## [Work task]
Pictures do not belong in the copy; retype the records below exactly.

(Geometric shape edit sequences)
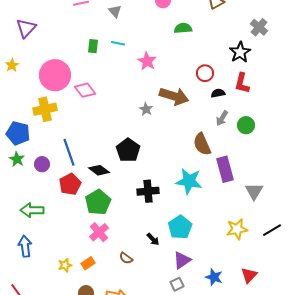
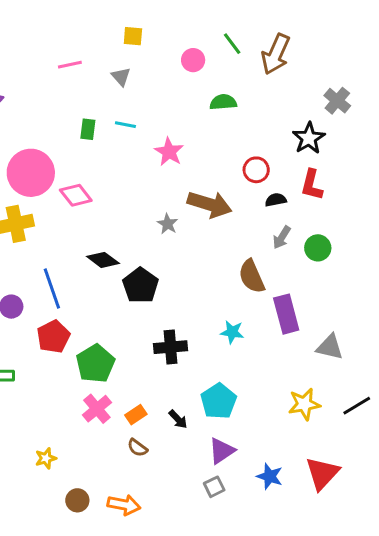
black diamond: (99, 170) -> (103, 260), moved
cyan star: (189, 181) -> (232, 332), size x0.6
gray triangle: (254, 191) -> (330, 347), turned -48
orange rectangle: (88, 263) -> (136, 415), moved
red triangle: (249, 275) -> (322, 473), size x1.4

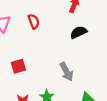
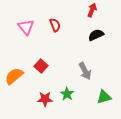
red square: (18, 66) -> (41, 66), turned -32

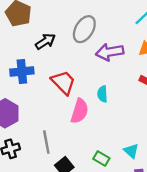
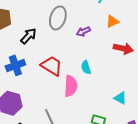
purple arrow: (110, 52) -> (83, 31), size x0.6
cyan triangle: (131, 151) -> (120, 98), moved

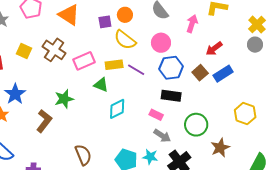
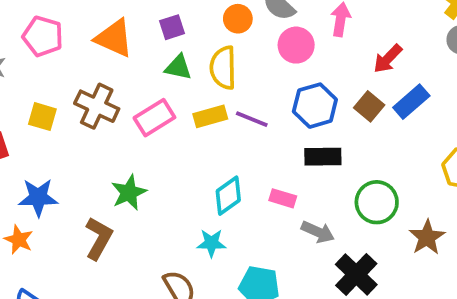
orange circle: (125, 15) -> (238, 19), moved
purple square: (105, 22) -> (172, 27), moved
yellow semicircle: (125, 40) -> (223, 68), turned 60
pink circle: (161, 43) -> (296, 45), moved
green triangle: (101, 85) -> (178, 67), moved
blue star: (15, 94) -> (38, 197), turned -30
pink rectangle: (156, 115) -> (283, 198), moved
cyan star: (150, 157) -> (211, 243), moved

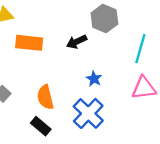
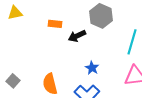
orange rectangle: (29, 43) -> (55, 24), moved, size x0.6

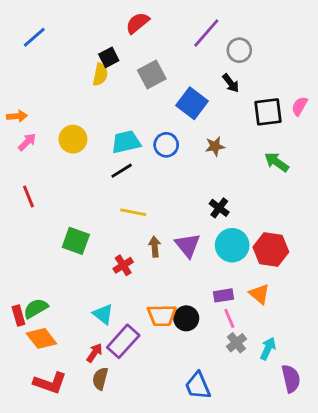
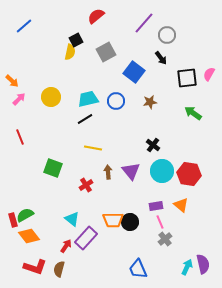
orange arrow: (17, 116) -> (12, 81), turned 48
cyan arrow: (268, 348) -> (187, 267), moved
brown semicircle: (100, 379) -> (59, 269), moved

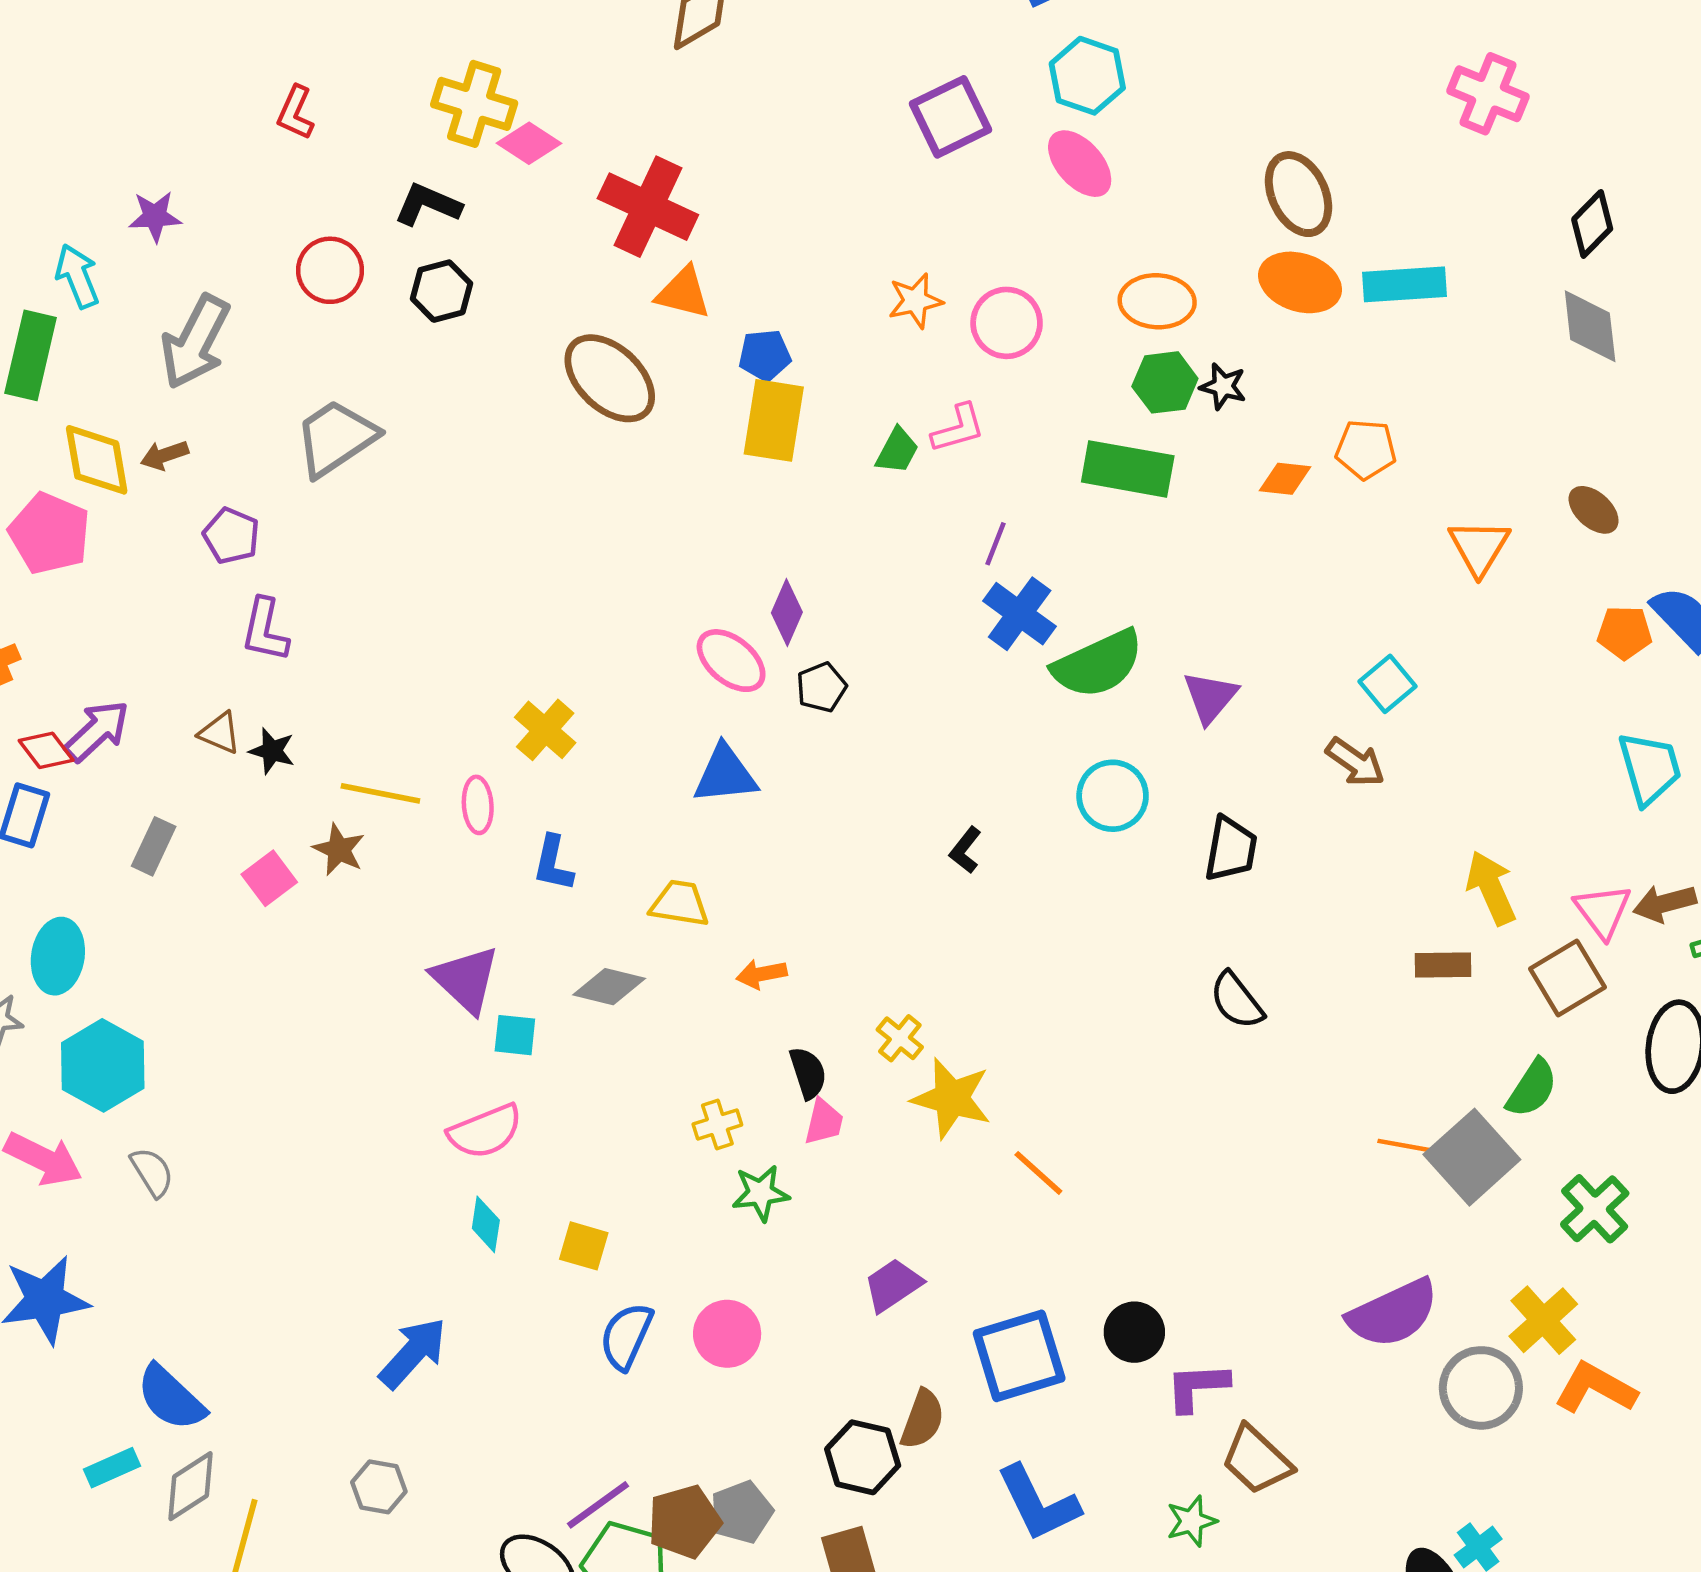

## [Solution to this exercise]
black diamond: (99, 170) -> (103, 260), moved
cyan star: (189, 181) -> (232, 332), size x0.6
gray triangle: (254, 191) -> (330, 347), turned -48
orange rectangle: (88, 263) -> (136, 415), moved
red triangle: (249, 275) -> (322, 473), size x1.4

red square: (18, 66) -> (41, 66), turned -32

purple arrow: (110, 52) -> (83, 31), size x0.6
cyan triangle: (131, 151) -> (120, 98), moved

orange circle: (125, 15) -> (238, 19), moved
purple square: (105, 22) -> (172, 27), moved
yellow semicircle: (125, 40) -> (223, 68), turned 60
pink circle: (161, 43) -> (296, 45), moved
green triangle: (101, 85) -> (178, 67), moved
blue star: (15, 94) -> (38, 197), turned -30
pink rectangle: (156, 115) -> (283, 198), moved
cyan star: (150, 157) -> (211, 243), moved

orange rectangle: (29, 43) -> (55, 24), moved, size x0.6

orange arrow: (17, 116) -> (12, 81), turned 48
cyan arrow: (268, 348) -> (187, 267), moved
brown semicircle: (100, 379) -> (59, 269), moved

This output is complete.